### DATA SECTION
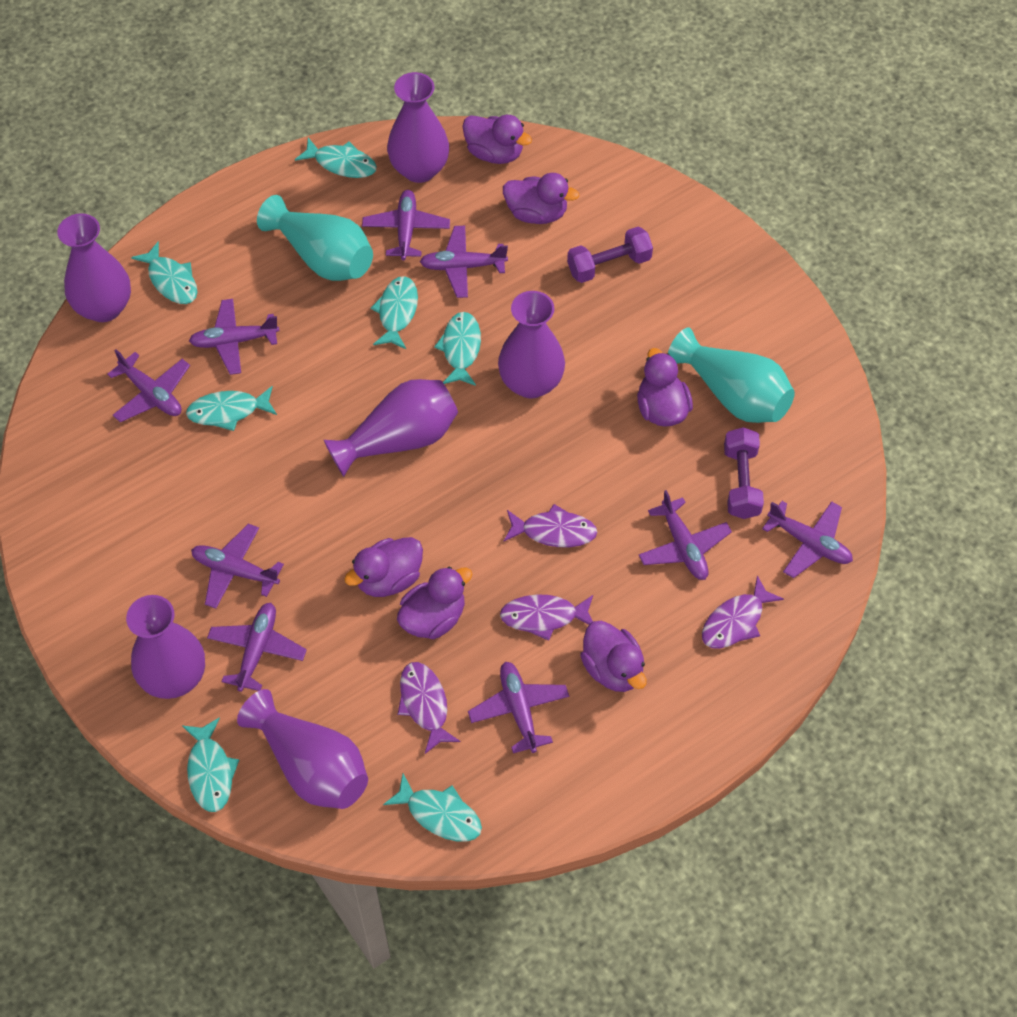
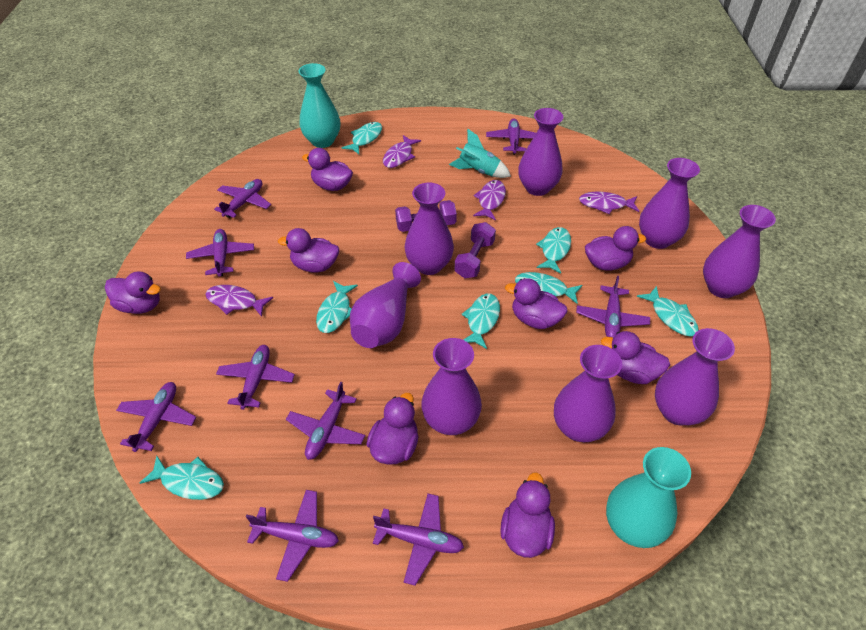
purple duck: 6 -> 8
purple vase: 6 -> 8
turquoise rocket: 0 -> 1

### WHAT THIS TASK INVOLVES
Please output the material as written, apart from the images.

### ANSWER BOX
purple duck: 6 -> 8
purple vase: 6 -> 8
turquoise rocket: 0 -> 1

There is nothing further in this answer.